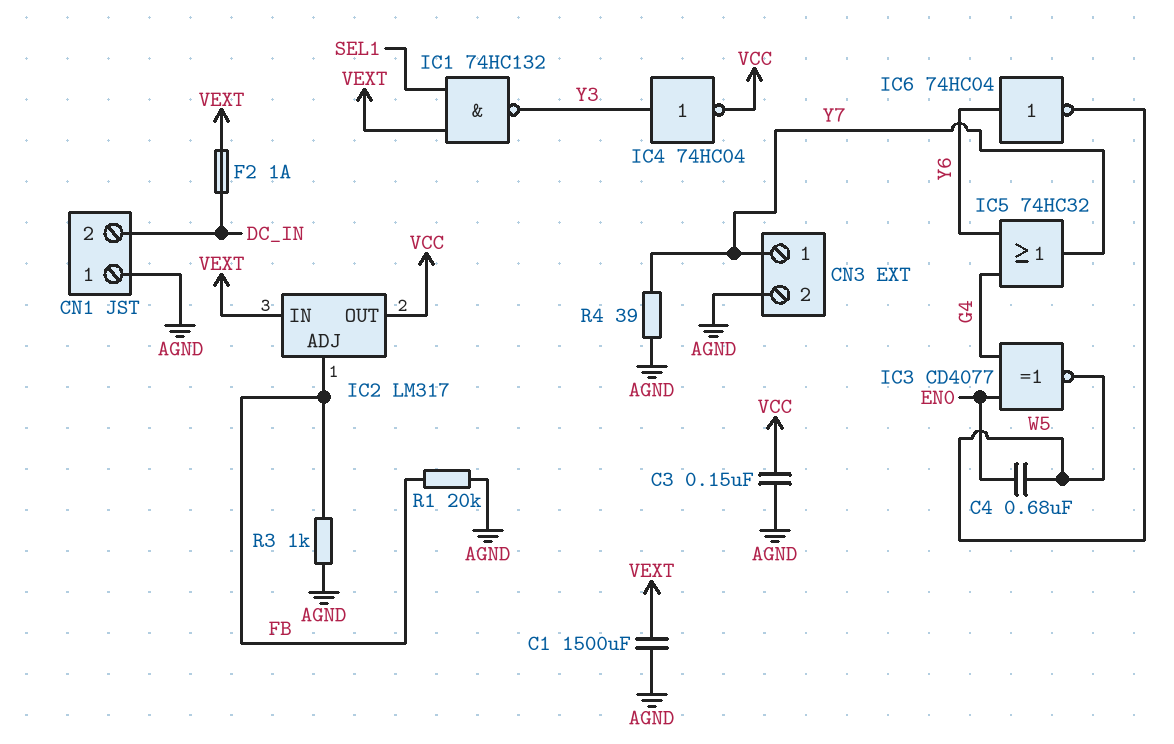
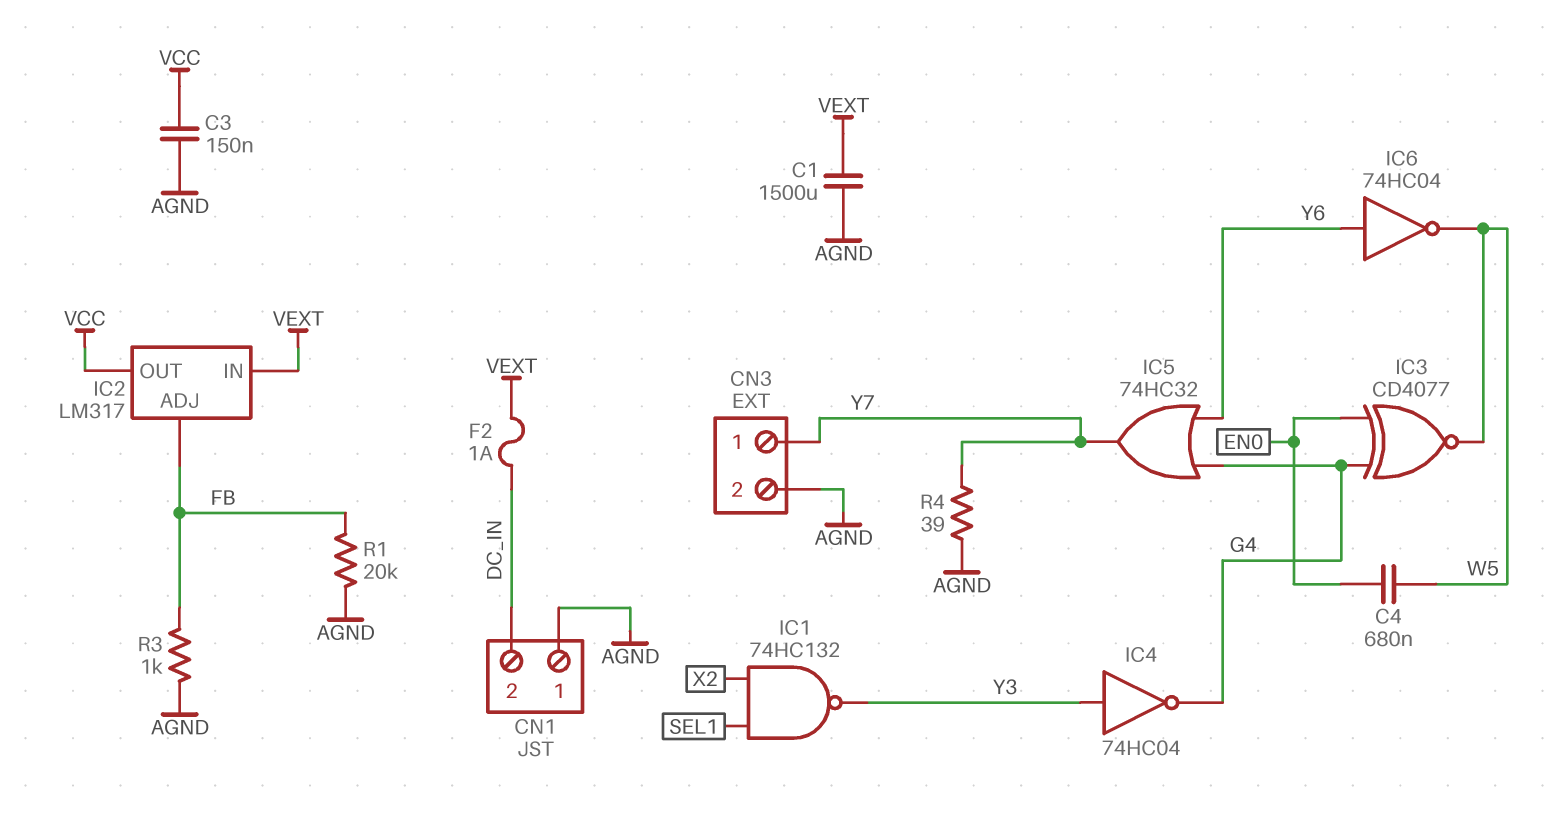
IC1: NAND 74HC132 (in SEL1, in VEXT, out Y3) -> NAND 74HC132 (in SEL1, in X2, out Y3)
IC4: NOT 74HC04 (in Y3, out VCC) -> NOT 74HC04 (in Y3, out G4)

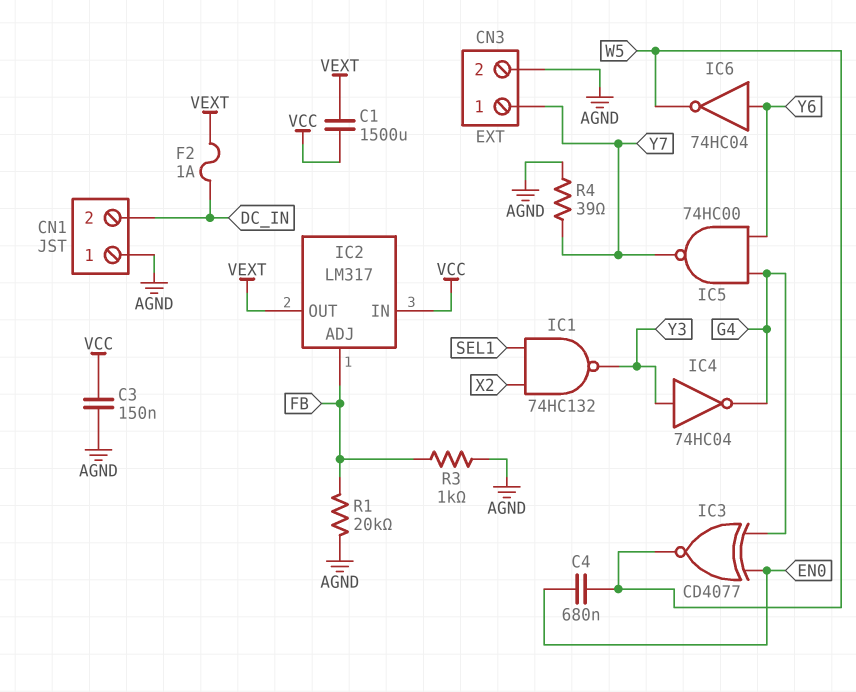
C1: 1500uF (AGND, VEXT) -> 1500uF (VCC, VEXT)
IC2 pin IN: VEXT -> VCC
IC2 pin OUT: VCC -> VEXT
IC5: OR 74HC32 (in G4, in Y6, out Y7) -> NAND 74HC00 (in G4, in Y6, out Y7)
-.-.-
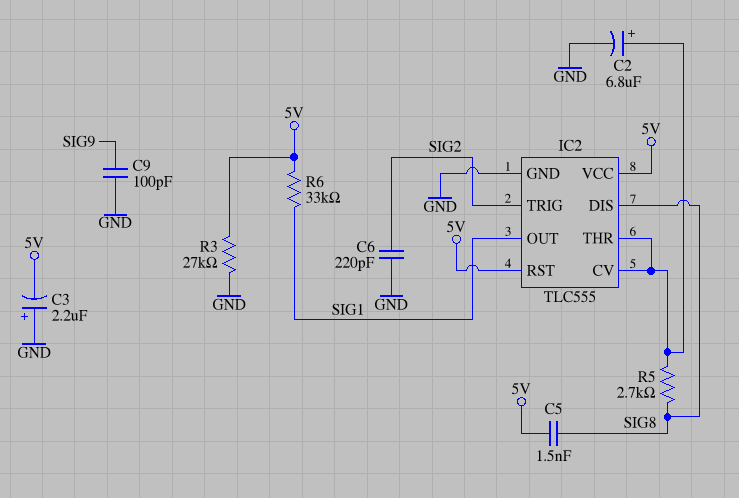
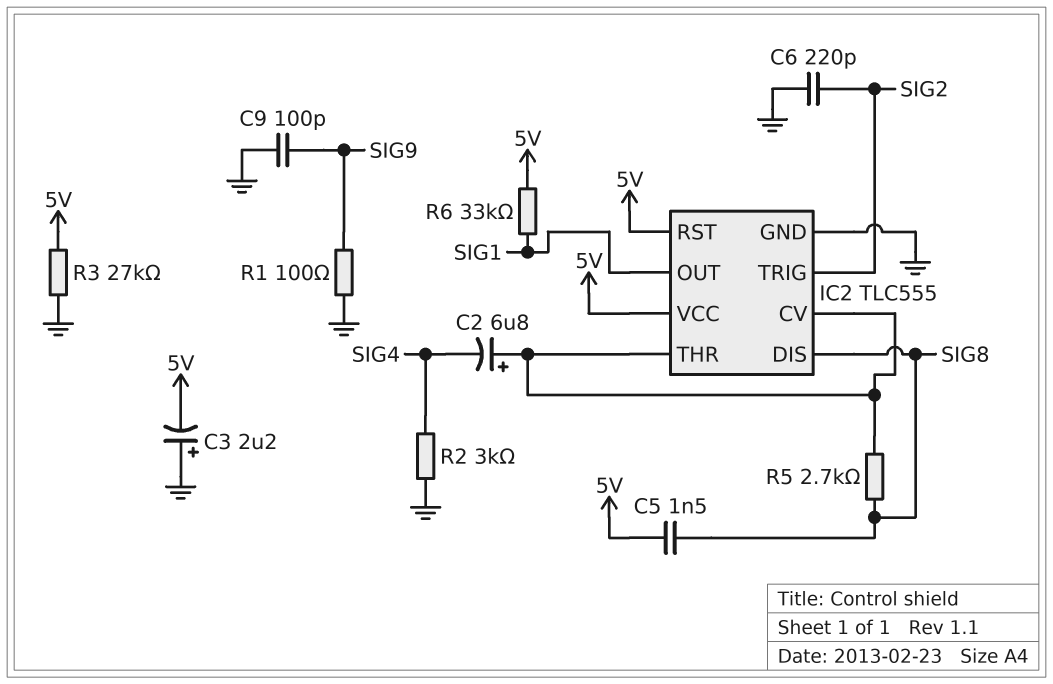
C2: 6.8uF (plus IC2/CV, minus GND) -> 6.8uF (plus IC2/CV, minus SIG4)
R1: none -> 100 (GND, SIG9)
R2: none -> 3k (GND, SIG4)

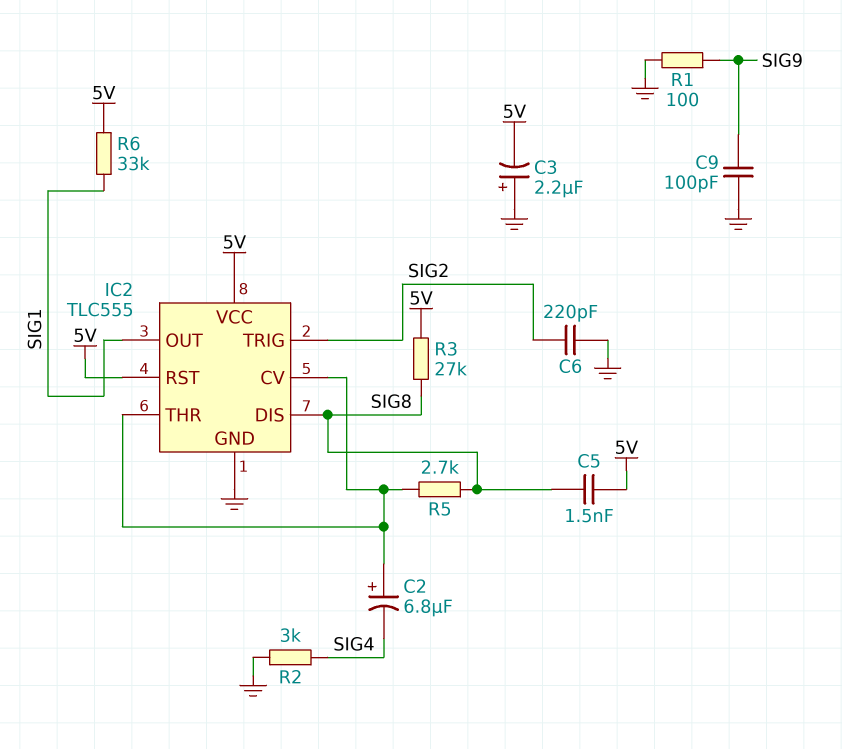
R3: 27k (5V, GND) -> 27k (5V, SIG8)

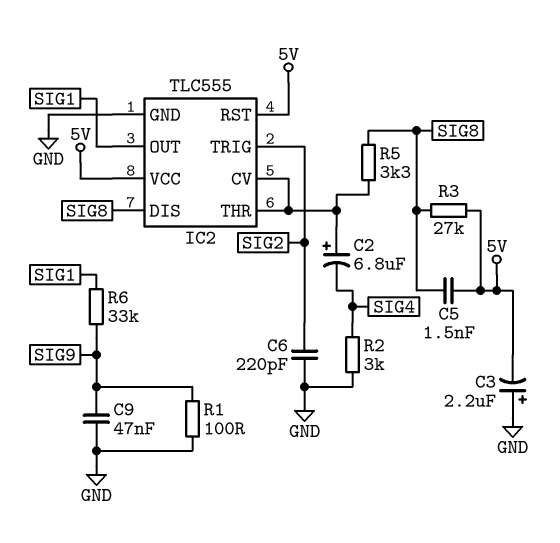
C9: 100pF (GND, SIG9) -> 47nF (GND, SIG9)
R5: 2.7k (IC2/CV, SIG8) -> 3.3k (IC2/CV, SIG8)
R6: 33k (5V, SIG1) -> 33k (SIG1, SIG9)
-.-.-
__Exercise brief__. Output exactly those lines of the data above that run from the line with "IC1: NAND 74HC132" up to and including the line with "IC5: OR 74HC32". No pictures go in.

__Answer to this task__.
IC1: NAND 74HC132 (in SEL1, in VEXT, out Y3) -> NAND 74HC132 (in SEL1, in X2, out Y3)
IC4: NOT 74HC04 (in Y3, out VCC) -> NOT 74HC04 (in Y3, out G4)

C1: 1500uF (AGND, VEXT) -> 1500uF (VCC, VEXT)
IC2 pin IN: VEXT -> VCC
IC2 pin OUT: VCC -> VEXT
IC5: OR 74HC32 (in G4, in Y6, out Y7) -> NAND 74HC00 (in G4, in Y6, out Y7)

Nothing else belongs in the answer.